___ Task inputs ___

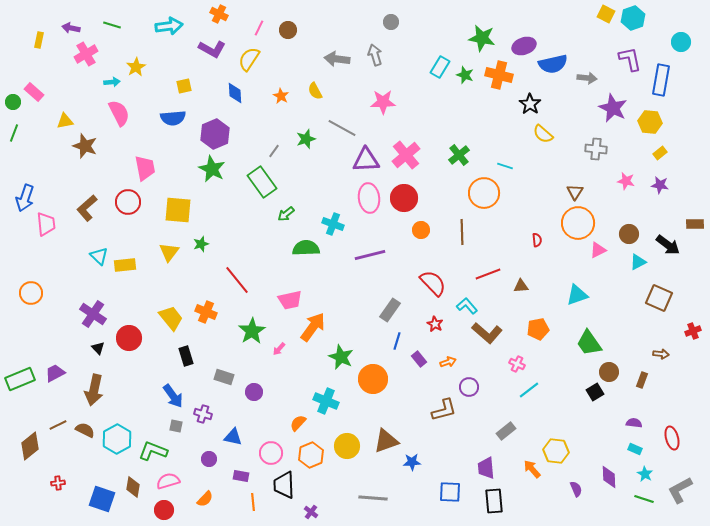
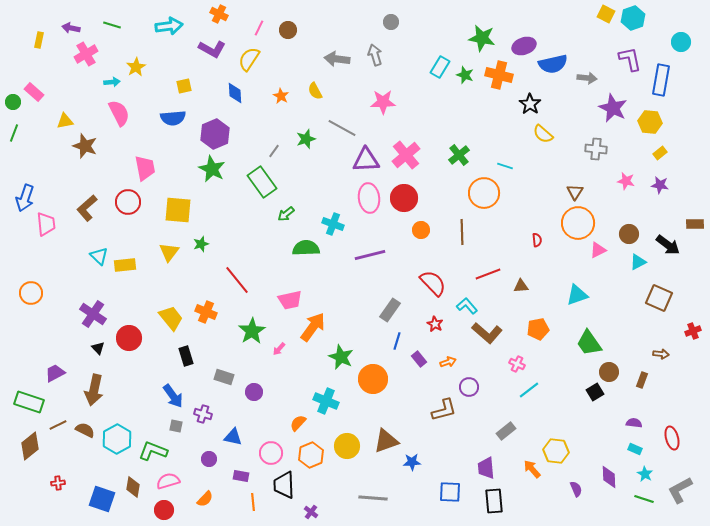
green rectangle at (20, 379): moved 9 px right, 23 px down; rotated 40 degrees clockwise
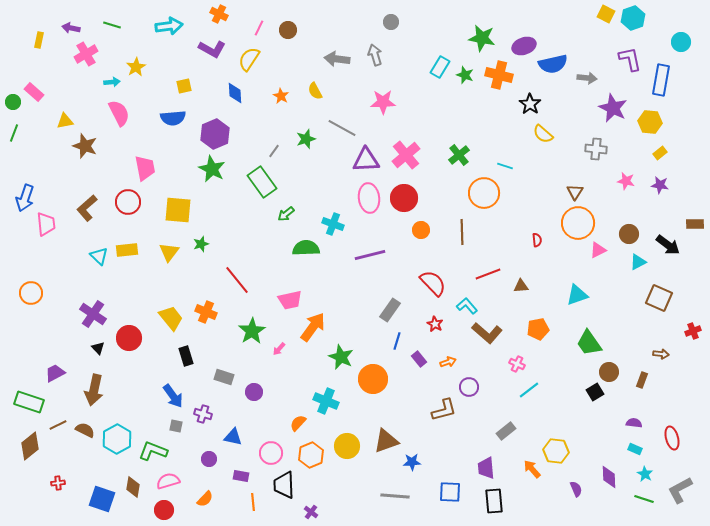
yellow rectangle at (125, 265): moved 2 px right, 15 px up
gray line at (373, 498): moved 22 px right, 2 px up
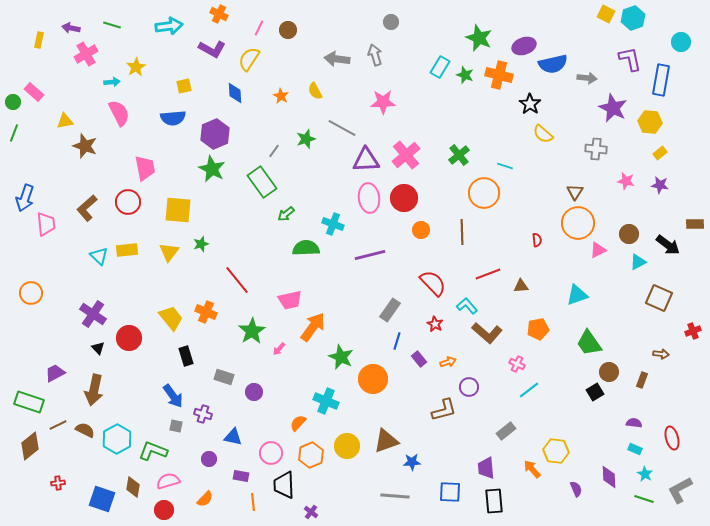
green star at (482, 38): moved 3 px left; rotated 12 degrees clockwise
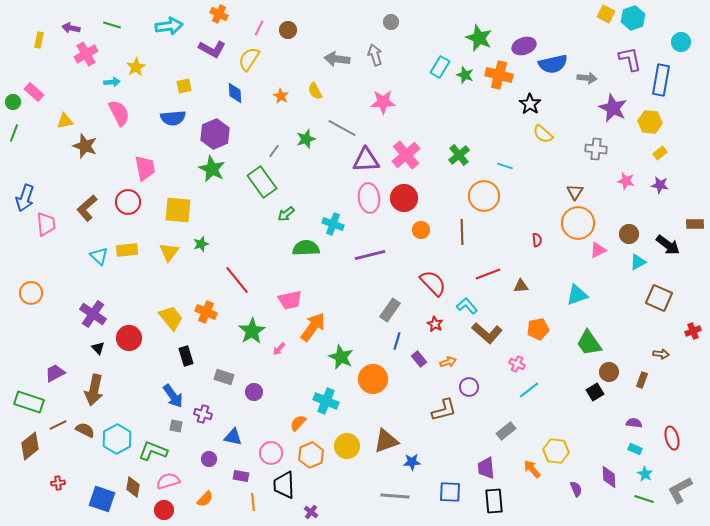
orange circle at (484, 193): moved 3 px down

___

→ Aim
Print the entries from the line with "green star at" up to and including the last line of the entries, leaving out the pictures.

→ Answer to the task
green star at (482, 38): moved 3 px left; rotated 12 degrees clockwise
orange circle at (484, 193): moved 3 px down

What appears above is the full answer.